◆ Task to carry out: Reproduce the data below line by line, from its first line to the line with "none -> lime brick E2:F2 level 2", both included, and nothing past that point.

◆ Supplied material:

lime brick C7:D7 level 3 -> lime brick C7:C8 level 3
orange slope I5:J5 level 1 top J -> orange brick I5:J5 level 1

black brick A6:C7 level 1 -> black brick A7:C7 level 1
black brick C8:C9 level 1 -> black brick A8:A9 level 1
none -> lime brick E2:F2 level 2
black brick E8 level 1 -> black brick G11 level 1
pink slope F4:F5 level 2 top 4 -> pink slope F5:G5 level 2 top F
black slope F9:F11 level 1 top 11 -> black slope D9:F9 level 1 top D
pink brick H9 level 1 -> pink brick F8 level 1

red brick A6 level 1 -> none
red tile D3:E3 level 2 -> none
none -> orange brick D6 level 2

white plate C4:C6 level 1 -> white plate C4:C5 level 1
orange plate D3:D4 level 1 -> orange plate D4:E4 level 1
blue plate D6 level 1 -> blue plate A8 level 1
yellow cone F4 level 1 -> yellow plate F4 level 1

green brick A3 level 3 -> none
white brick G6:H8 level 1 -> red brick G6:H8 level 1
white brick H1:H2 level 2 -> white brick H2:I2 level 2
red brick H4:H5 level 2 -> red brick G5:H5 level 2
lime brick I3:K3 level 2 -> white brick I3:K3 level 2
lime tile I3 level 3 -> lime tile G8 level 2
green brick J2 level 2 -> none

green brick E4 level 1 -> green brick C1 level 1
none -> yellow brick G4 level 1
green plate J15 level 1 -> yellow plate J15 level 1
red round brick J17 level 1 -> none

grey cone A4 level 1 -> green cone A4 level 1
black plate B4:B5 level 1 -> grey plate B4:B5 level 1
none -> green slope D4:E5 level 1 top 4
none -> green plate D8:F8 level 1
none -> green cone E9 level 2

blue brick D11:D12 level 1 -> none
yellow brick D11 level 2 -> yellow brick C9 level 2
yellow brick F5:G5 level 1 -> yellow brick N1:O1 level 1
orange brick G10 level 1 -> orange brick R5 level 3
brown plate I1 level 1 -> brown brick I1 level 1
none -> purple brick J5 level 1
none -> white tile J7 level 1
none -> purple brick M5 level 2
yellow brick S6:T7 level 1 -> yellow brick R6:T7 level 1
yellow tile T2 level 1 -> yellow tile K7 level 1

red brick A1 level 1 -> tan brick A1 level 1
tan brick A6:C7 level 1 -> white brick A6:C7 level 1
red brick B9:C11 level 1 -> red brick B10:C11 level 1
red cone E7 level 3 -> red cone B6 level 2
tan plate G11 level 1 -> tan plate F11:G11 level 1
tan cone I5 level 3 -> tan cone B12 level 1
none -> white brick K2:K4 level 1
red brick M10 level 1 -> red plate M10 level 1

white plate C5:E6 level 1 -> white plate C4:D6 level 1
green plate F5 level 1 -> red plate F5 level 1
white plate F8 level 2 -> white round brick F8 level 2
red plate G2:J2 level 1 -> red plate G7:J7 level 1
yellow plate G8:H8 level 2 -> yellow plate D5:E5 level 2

◆ Answer to this exercise:
lime brick C7:D7 level 3 -> lime brick C7:C8 level 3
orange slope I5:J5 level 1 top J -> orange brick I5:J5 level 1

black brick A6:C7 level 1 -> black brick A7:C7 level 1
black brick C8:C9 level 1 -> black brick A8:A9 level 1
none -> lime brick E2:F2 level 2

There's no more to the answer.